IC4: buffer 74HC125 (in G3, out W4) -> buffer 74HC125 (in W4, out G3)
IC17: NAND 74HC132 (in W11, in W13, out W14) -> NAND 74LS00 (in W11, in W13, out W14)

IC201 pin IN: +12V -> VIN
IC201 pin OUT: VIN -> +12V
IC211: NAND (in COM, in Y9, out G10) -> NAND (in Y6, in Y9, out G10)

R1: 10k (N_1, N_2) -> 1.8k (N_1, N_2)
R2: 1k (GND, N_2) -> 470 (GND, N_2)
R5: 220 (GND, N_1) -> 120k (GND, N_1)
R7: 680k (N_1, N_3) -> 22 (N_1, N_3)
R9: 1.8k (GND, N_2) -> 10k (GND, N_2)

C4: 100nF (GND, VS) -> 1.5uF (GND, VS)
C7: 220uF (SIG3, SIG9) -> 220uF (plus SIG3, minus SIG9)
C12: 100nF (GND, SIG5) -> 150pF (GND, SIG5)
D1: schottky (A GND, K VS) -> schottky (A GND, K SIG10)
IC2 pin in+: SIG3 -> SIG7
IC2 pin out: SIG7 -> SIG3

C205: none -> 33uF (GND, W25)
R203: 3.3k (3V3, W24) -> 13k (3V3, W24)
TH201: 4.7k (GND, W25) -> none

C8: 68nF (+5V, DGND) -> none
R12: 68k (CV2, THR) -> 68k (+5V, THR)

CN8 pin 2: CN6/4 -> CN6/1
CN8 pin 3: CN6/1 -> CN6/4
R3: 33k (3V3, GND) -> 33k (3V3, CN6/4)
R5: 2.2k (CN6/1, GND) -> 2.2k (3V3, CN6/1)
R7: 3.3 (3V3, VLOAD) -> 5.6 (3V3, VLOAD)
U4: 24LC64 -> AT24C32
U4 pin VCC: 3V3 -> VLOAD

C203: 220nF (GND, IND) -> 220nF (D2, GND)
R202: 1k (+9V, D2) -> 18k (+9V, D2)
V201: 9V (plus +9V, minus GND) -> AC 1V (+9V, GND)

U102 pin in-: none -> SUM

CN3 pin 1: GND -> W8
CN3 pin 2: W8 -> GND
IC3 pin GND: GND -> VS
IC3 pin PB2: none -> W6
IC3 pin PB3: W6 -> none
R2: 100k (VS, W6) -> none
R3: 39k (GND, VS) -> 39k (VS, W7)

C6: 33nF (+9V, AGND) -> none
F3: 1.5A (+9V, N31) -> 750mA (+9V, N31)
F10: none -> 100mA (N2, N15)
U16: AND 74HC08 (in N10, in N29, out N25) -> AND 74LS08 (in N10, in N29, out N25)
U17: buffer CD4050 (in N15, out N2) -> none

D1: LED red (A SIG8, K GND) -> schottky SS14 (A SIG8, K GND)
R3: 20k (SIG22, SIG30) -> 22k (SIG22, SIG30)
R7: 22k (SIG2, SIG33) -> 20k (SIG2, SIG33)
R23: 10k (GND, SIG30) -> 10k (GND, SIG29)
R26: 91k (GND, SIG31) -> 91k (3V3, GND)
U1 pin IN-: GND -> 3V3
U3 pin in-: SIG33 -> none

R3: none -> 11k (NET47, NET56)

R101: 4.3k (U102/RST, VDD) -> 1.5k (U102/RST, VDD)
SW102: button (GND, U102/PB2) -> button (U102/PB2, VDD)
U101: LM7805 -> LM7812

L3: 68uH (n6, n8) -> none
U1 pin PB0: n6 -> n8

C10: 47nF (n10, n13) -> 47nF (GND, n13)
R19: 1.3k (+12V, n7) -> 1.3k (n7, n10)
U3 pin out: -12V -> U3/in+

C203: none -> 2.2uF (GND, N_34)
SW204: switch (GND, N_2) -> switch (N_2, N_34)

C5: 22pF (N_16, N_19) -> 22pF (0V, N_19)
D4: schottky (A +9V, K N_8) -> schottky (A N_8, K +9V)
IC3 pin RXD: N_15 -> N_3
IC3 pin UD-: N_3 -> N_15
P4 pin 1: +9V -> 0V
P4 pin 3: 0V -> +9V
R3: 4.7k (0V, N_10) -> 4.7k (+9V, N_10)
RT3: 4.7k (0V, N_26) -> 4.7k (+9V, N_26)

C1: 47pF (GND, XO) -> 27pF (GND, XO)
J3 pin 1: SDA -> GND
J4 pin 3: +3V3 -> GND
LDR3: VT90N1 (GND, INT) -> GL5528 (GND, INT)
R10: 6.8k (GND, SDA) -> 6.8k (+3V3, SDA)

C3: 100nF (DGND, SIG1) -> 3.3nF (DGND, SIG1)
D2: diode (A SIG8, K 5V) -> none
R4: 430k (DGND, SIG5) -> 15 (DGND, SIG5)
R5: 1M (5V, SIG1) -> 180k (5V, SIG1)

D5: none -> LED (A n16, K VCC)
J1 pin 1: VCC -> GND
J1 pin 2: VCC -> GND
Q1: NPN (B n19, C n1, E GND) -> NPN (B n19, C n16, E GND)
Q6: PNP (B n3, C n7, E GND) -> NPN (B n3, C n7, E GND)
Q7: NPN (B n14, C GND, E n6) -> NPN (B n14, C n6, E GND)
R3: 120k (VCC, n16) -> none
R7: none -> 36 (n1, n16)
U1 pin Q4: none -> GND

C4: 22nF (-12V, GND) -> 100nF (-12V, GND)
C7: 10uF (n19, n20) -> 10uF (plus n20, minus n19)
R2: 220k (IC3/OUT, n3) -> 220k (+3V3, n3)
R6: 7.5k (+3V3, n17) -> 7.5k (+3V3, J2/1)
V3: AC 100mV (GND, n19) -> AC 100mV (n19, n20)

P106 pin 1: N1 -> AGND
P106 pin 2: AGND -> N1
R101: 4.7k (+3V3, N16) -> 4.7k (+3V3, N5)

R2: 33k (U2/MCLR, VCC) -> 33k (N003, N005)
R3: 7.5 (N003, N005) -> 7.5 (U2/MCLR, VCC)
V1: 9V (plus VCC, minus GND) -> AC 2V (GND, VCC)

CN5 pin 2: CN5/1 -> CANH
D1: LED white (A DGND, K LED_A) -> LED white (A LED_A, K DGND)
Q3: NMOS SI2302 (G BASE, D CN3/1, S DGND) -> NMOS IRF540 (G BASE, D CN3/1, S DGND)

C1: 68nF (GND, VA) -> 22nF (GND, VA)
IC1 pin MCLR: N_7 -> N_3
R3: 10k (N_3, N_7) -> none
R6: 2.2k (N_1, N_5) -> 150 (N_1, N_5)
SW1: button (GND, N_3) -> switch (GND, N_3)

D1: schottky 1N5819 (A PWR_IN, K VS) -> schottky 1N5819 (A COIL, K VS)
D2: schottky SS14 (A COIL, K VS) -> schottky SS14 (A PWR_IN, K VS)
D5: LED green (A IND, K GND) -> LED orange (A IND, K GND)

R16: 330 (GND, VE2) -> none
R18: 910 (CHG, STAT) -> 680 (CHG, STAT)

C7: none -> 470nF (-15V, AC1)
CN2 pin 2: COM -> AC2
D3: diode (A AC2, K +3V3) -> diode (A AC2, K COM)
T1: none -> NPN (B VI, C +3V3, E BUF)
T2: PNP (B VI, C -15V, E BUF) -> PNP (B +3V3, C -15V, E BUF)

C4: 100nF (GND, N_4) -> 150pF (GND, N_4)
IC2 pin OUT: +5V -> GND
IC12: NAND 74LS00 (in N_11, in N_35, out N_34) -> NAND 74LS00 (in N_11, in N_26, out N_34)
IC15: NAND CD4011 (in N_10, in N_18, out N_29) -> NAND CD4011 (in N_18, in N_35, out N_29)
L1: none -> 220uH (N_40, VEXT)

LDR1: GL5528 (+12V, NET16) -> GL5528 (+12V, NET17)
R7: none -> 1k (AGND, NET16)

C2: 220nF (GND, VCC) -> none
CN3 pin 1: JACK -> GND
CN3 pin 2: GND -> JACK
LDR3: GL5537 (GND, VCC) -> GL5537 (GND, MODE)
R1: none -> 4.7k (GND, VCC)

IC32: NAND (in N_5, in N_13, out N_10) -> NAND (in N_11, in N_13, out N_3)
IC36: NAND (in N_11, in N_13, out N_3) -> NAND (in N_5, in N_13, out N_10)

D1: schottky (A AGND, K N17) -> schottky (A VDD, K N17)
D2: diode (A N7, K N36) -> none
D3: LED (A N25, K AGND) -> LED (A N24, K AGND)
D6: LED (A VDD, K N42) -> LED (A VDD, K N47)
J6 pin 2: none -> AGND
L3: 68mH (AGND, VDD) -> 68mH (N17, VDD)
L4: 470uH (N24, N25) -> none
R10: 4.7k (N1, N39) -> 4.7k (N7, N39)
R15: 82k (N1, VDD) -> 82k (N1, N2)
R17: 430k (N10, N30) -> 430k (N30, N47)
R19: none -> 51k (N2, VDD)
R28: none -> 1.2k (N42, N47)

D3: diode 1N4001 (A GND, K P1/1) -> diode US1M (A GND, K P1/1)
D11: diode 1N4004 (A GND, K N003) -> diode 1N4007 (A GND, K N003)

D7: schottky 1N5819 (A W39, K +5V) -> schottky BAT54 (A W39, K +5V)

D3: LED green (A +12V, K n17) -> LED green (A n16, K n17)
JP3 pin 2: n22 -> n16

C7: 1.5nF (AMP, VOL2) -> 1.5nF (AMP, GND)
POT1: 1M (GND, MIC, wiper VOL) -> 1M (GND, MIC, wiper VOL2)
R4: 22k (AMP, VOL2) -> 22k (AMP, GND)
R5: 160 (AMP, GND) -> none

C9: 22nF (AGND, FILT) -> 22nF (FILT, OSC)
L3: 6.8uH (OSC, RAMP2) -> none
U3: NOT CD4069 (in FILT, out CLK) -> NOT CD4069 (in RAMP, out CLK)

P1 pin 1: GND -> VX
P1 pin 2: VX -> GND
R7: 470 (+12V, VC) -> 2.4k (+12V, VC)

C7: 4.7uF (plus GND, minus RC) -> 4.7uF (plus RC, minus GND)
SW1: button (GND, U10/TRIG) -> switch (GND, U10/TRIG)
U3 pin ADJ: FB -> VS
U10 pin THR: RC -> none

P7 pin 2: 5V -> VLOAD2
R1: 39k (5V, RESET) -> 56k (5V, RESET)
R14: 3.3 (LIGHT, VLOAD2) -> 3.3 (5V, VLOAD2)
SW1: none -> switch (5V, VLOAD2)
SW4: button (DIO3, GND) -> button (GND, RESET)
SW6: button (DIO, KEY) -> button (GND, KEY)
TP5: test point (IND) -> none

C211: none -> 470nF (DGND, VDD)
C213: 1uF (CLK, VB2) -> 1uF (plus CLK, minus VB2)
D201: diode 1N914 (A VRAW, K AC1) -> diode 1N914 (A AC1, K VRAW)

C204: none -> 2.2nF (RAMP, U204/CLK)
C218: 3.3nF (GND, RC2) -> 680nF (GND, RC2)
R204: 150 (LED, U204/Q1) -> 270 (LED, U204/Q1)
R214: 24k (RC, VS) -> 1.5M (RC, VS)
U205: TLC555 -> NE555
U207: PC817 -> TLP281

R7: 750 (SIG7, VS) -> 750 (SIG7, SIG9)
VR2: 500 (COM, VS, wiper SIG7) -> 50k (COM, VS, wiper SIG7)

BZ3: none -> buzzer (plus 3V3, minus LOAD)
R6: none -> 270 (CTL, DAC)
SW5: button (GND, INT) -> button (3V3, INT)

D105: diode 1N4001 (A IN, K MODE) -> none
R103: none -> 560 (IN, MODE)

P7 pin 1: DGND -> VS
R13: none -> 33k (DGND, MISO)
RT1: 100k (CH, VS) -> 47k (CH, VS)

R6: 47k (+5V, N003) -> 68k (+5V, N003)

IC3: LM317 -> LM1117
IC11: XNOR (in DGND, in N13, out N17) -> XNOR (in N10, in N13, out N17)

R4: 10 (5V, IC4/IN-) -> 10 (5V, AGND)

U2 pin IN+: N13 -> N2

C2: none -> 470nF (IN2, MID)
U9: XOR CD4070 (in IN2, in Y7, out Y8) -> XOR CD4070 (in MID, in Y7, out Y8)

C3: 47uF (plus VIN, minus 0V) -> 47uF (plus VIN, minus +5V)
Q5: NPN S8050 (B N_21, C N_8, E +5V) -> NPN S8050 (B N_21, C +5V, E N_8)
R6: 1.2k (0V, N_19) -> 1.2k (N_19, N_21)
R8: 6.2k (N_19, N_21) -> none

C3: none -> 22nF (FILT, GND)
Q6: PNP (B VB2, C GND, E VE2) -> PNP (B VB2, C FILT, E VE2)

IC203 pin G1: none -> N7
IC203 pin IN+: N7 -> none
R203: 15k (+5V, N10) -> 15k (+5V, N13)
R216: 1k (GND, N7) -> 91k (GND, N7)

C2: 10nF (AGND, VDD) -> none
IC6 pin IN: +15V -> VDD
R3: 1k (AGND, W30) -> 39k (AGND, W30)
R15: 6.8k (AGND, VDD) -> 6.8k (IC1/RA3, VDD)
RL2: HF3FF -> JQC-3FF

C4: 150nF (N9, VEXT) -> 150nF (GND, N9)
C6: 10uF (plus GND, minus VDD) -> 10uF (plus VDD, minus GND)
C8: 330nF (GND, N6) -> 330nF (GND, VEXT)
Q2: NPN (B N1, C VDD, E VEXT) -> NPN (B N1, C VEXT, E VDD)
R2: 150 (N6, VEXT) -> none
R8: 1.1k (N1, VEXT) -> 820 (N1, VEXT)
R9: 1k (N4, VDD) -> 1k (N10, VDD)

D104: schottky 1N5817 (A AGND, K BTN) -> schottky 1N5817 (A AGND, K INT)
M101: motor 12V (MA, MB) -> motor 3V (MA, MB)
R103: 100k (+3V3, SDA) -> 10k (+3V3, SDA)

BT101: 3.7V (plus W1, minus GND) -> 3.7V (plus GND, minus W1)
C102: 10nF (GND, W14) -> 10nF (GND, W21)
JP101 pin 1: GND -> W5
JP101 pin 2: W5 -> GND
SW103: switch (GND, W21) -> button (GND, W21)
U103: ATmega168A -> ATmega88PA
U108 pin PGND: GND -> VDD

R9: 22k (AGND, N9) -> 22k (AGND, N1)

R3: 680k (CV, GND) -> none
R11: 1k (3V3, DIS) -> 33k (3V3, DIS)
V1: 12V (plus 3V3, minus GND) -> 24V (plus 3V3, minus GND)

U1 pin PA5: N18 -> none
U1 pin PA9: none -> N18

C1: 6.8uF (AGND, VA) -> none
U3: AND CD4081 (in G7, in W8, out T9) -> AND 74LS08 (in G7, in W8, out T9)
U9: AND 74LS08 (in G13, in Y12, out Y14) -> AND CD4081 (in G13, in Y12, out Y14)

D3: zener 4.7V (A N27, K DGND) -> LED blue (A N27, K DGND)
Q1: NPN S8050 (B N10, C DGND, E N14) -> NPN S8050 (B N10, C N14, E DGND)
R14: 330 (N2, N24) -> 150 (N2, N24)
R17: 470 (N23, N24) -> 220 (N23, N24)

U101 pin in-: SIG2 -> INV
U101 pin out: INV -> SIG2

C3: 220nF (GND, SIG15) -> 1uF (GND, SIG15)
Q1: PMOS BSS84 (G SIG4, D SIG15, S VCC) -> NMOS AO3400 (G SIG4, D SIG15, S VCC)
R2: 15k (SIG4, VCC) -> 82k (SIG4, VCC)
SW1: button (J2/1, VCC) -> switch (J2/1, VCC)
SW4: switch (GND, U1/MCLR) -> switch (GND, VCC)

------------------------

◆ Problem requirements ◆
All that is wanted is an exact copy of the lines above from the one with "CN5 pin 2: CN5/1 -> CANH" through the one with "D3: diode 1N4001", with both ends included.

◆ Exercise answer ◆
CN5 pin 2: CN5/1 -> CANH
D1: LED white (A DGND, K LED_A) -> LED white (A LED_A, K DGND)
Q3: NMOS SI2302 (G BASE, D CN3/1, S DGND) -> NMOS IRF540 (G BASE, D CN3/1, S DGND)

C1: 68nF (GND, VA) -> 22nF (GND, VA)
IC1 pin MCLR: N_7 -> N_3
R3: 10k (N_3, N_7) -> none
R6: 2.2k (N_1, N_5) -> 150 (N_1, N_5)
SW1: button (GND, N_3) -> switch (GND, N_3)

D1: schottky 1N5819 (A PWR_IN, K VS) -> schottky 1N5819 (A COIL, K VS)
D2: schottky SS14 (A COIL, K VS) -> schottky SS14 (A PWR_IN, K VS)
D5: LED green (A IND, K GND) -> LED orange (A IND, K GND)

R16: 330 (GND, VE2) -> none
R18: 910 (CHG, STAT) -> 680 (CHG, STAT)

C7: none -> 470nF (-15V, AC1)
CN2 pin 2: COM -> AC2
D3: diode (A AC2, K +3V3) -> diode (A AC2, K COM)
T1: none -> NPN (B VI, C +3V3, E BUF)
T2: PNP (B VI, C -15V, E BUF) -> PNP (B +3V3, C -15V, E BUF)

C4: 100nF (GND, N_4) -> 150pF (GND, N_4)
IC2 pin OUT: +5V -> GND
IC12: NAND 74LS00 (in N_11, in N_35, out N_34) -> NAND 74LS00 (in N_11, in N_26, out N_34)
IC15: NAND CD4011 (in N_10, in N_18, out N_29) -> NAND CD4011 (in N_18, in N_35, out N_29)
L1: none -> 220uH (N_40, VEXT)

LDR1: GL5528 (+12V, NET16) -> GL5528 (+12V, NET17)
R7: none -> 1k (AGND, NET16)

C2: 220nF (GND, VCC) -> none
CN3 pin 1: JACK -> GND
CN3 pin 2: GND -> JACK
LDR3: GL5537 (GND, VCC) -> GL5537 (GND, MODE)
R1: none -> 4.7k (GND, VCC)

IC32: NAND (in N_5, in N_13, out N_10) -> NAND (in N_11, in N_13, out N_3)
IC36: NAND (in N_11, in N_13, out N_3) -> NAND (in N_5, in N_13, out N_10)

D1: schottky (A AGND, K N17) -> schottky (A VDD, K N17)
D2: diode (A N7, K N36) -> none
D3: LED (A N25, K AGND) -> LED (A N24, K AGND)
D6: LED (A VDD, K N42) -> LED (A VDD, K N47)
J6 pin 2: none -> AGND
L3: 68mH (AGND, VDD) -> 68mH (N17, VDD)
L4: 470uH (N24, N25) -> none
R10: 4.7k (N1, N39) -> 4.7k (N7, N39)
R15: 82k (N1, VDD) -> 82k (N1, N2)
R17: 430k (N10, N30) -> 430k (N30, N47)
R19: none -> 51k (N2, VDD)
R28: none -> 1.2k (N42, N47)

D3: diode 1N4001 (A GND, K P1/1) -> diode US1M (A GND, K P1/1)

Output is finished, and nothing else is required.